The task: Read through the lines below for the string "moved" and copy each one that has it.
<<<<
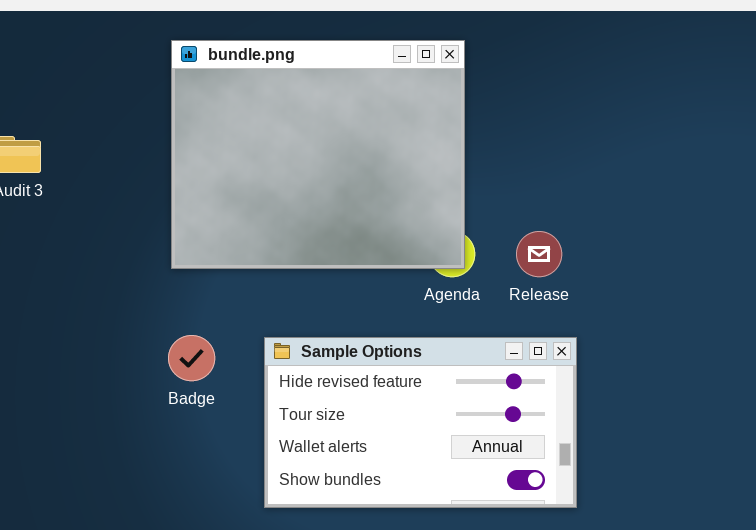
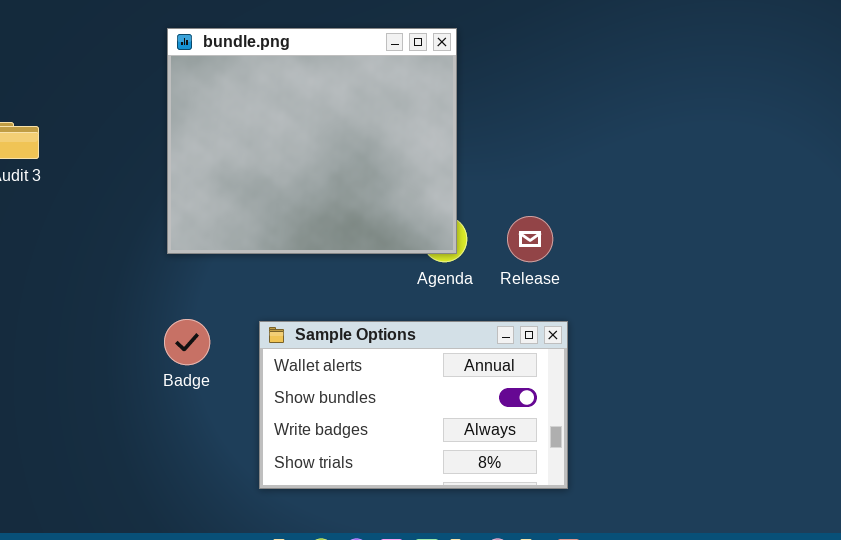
Sample Options: [264,337,577,508] -> [259,321,568,489], scrolled down 2 rows

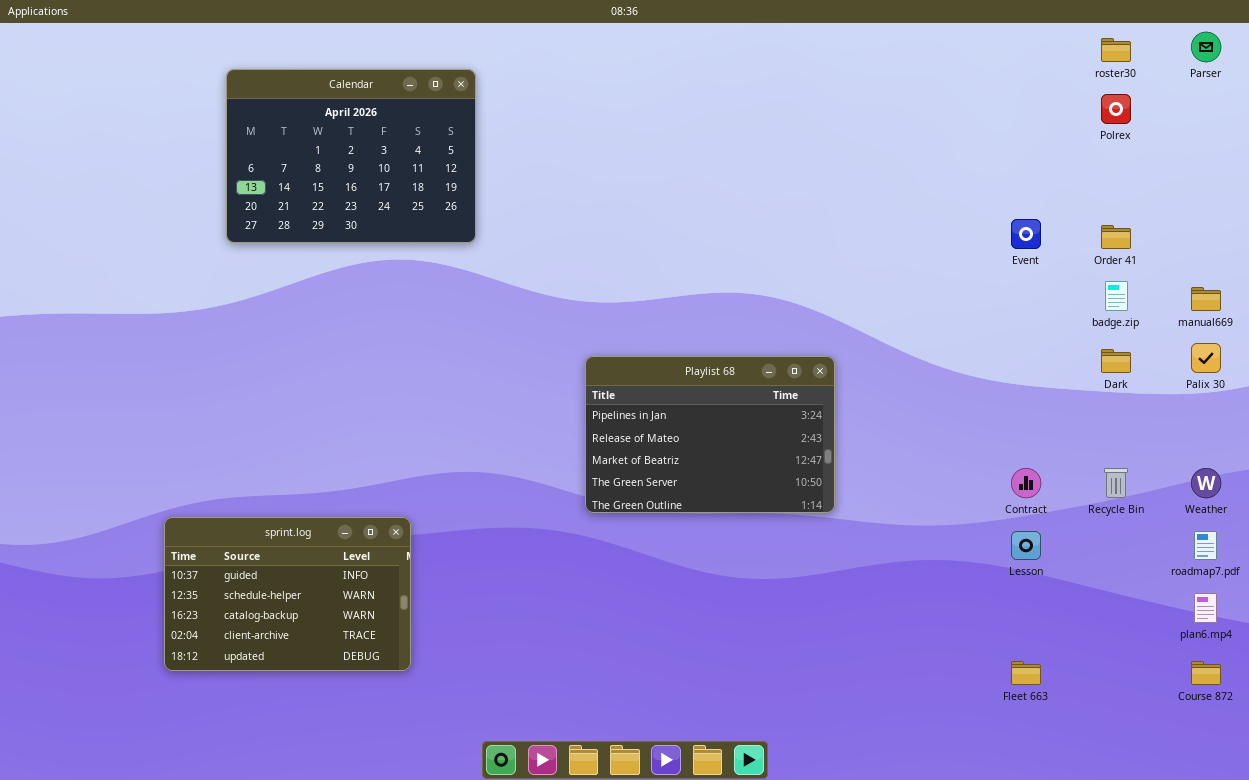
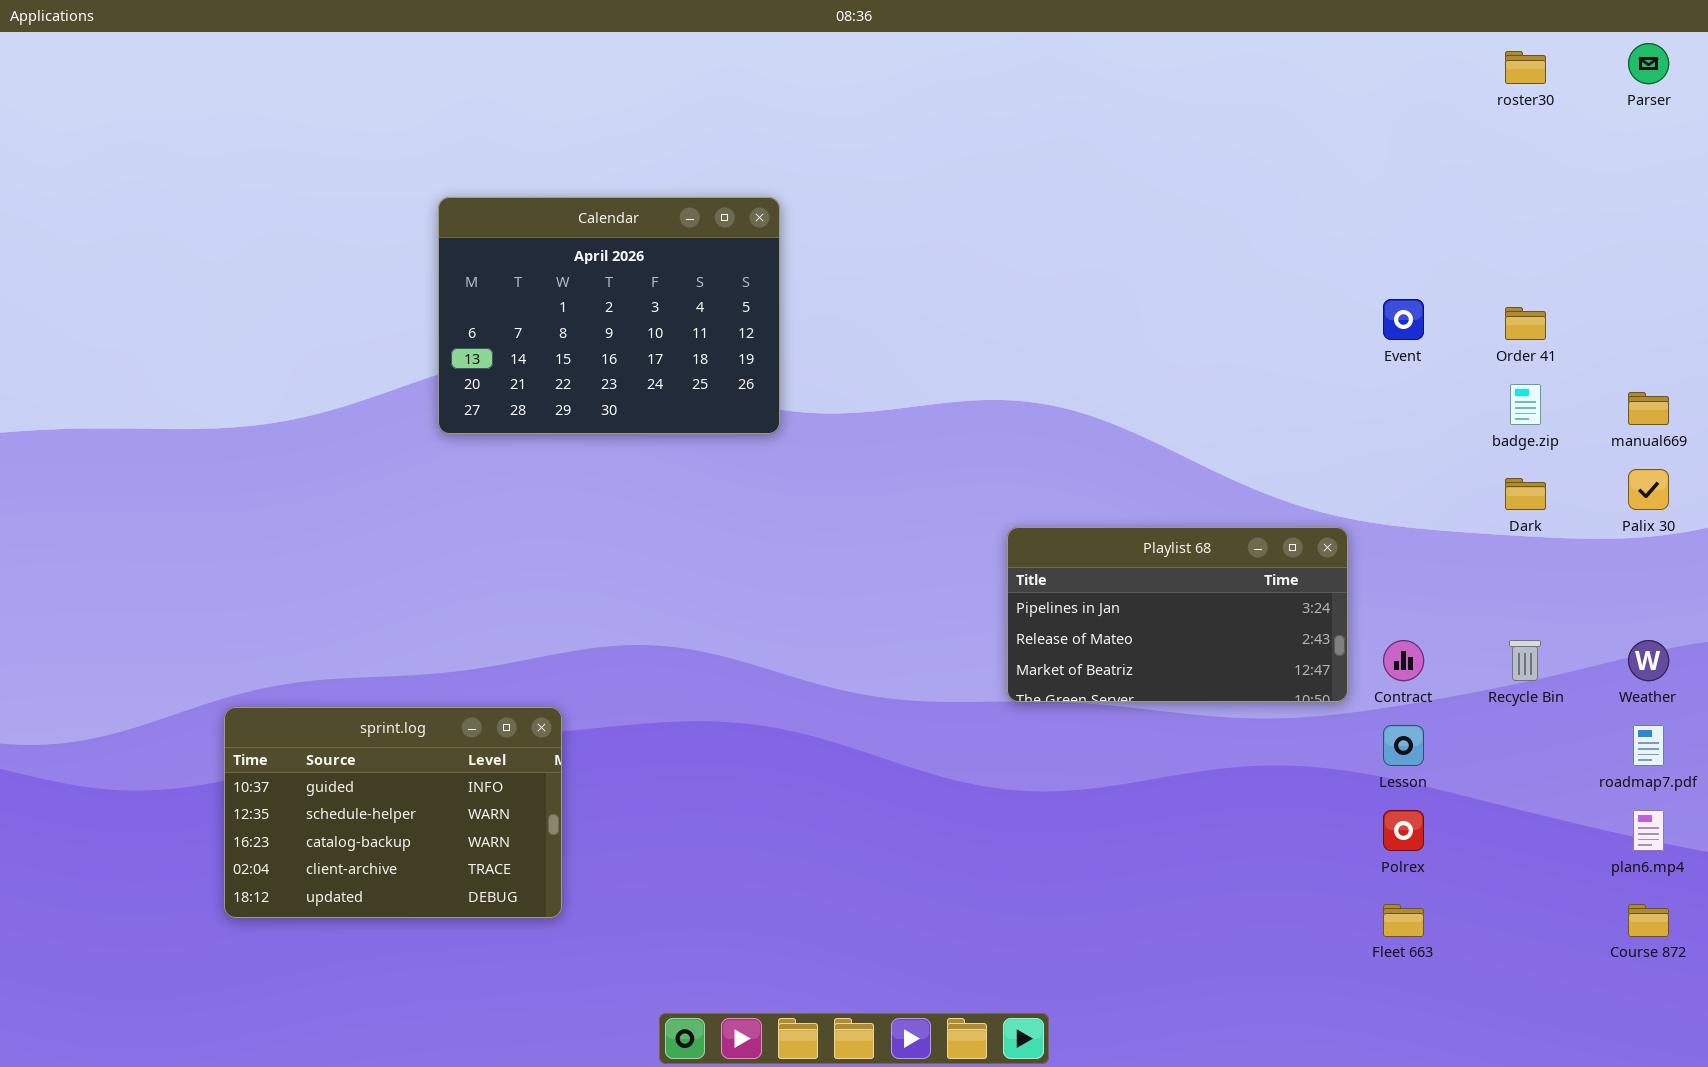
Calendar: [226,69,476,243] -> [438,197,780,434], moved
Polrex: [1101,94,1131,124] -> [1383,810,1424,851], moved
Playlist 68: [585,356,835,513] -> [1007,527,1348,702], moved, resized

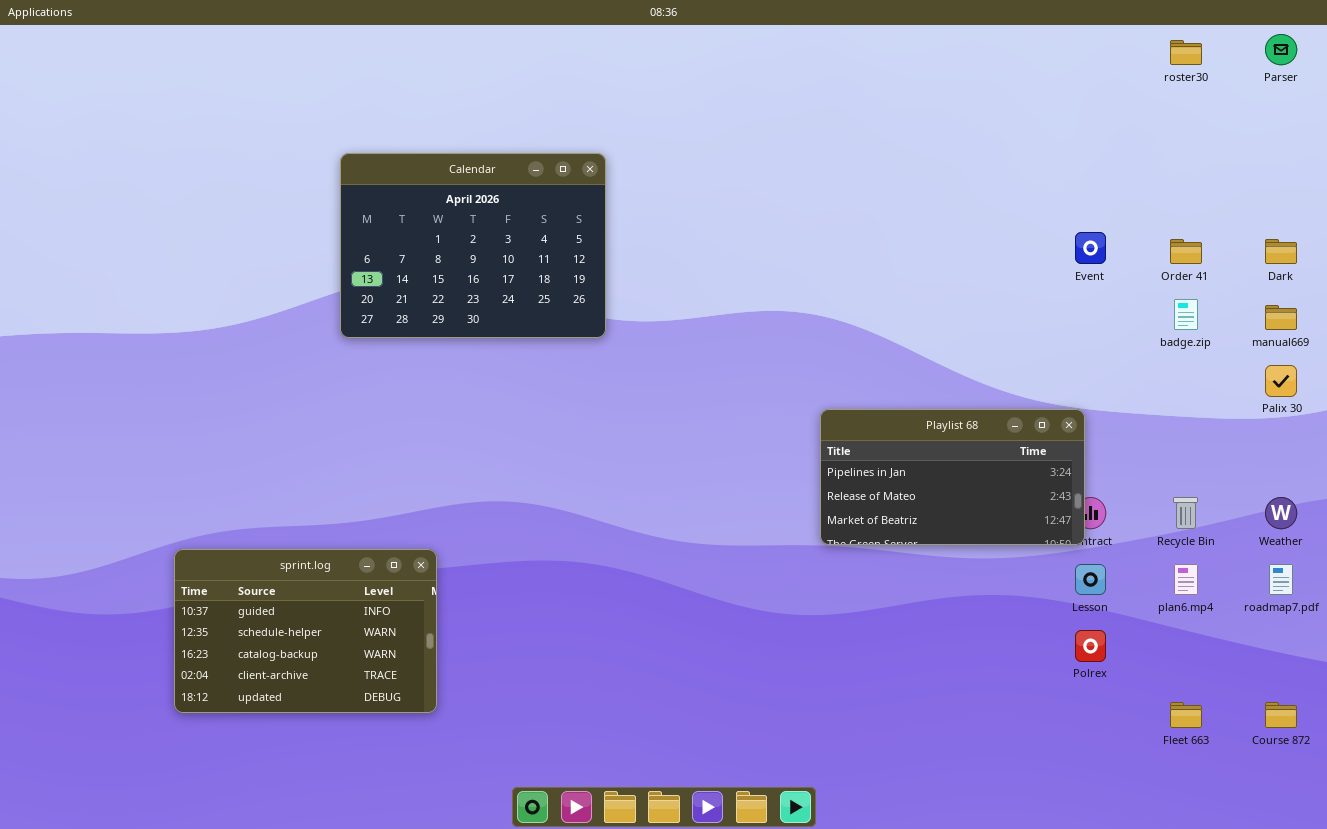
Dark: [1505,478,1546,510] -> [1265,239,1297,264], moved
Playlist 68: [1007,527,1348,702] -> [820,409,1085,545], moved
plan6.mp4: [1633,810,1664,851] -> [1174,564,1198,595], moved
Fleet 663: [1383,904,1424,937] -> [1170,702,1202,728], moved

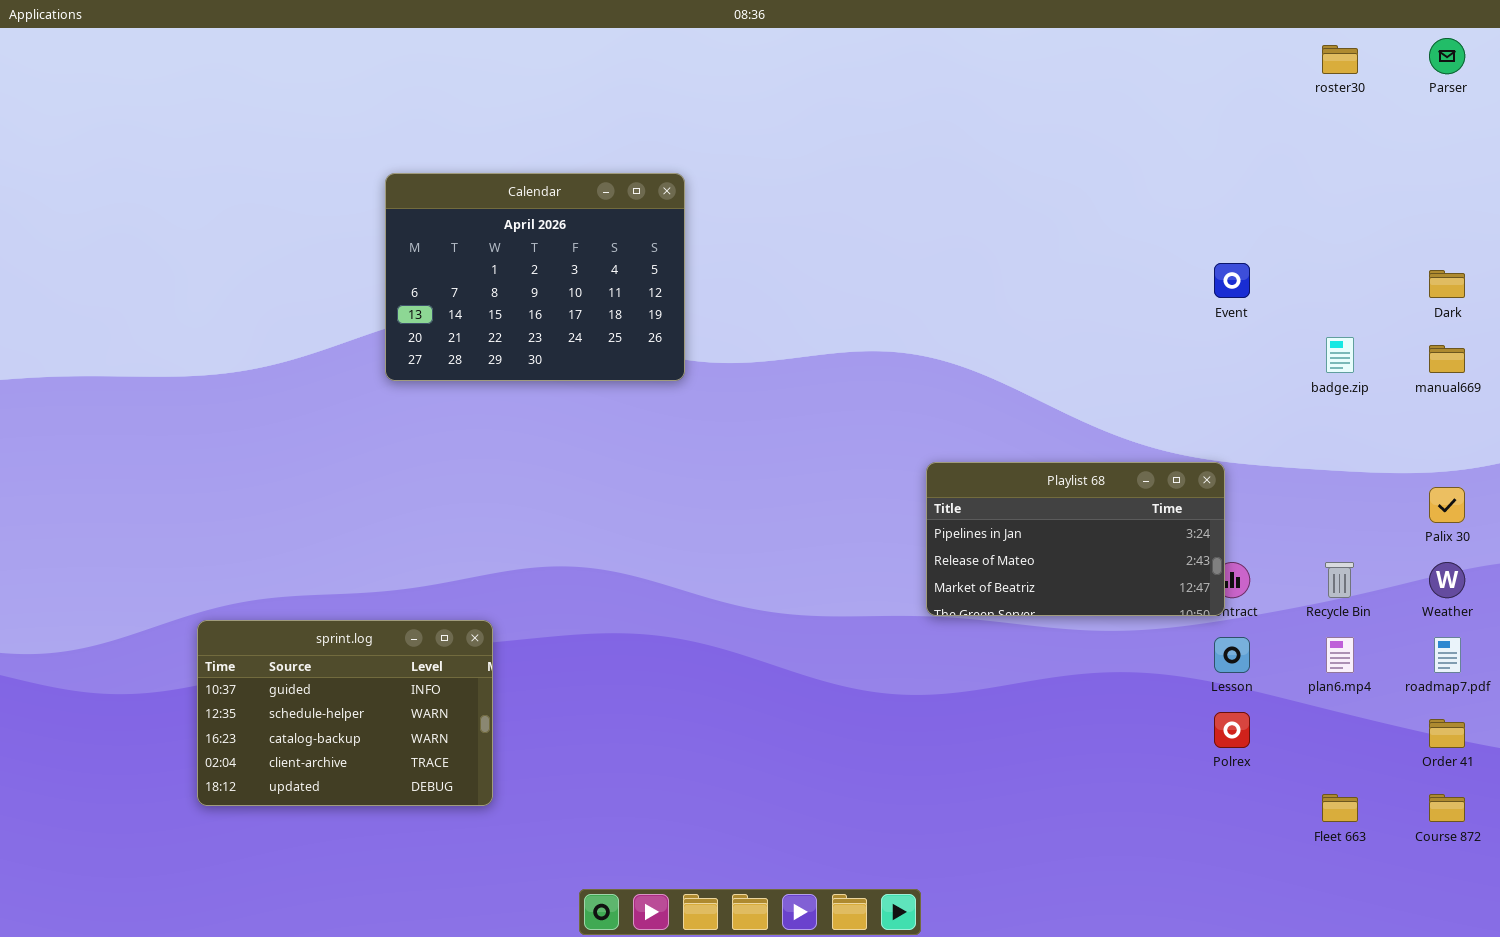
Order 41: [1170,239,1202,264] -> [1429,719,1465,748], moved
Palix 30: [1265,365,1297,397] -> [1429,487,1465,523], moved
>>>>
Written response:
Calendar: [226,69,476,243] -> [438,197,780,434], moved
Polrex: [1101,94,1131,124] -> [1383,810,1424,851], moved
Playlist 68: [585,356,835,513] -> [1007,527,1348,702], moved, resized
Dark: [1505,478,1546,510] -> [1265,239,1297,264], moved
Playlist 68: [1007,527,1348,702] -> [820,409,1085,545], moved
plan6.mp4: [1633,810,1664,851] -> [1174,564,1198,595], moved
Fleet 663: [1383,904,1424,937] -> [1170,702,1202,728], moved
Order 41: [1170,239,1202,264] -> [1429,719,1465,748], moved
Palix 30: [1265,365,1297,397] -> [1429,487,1465,523], moved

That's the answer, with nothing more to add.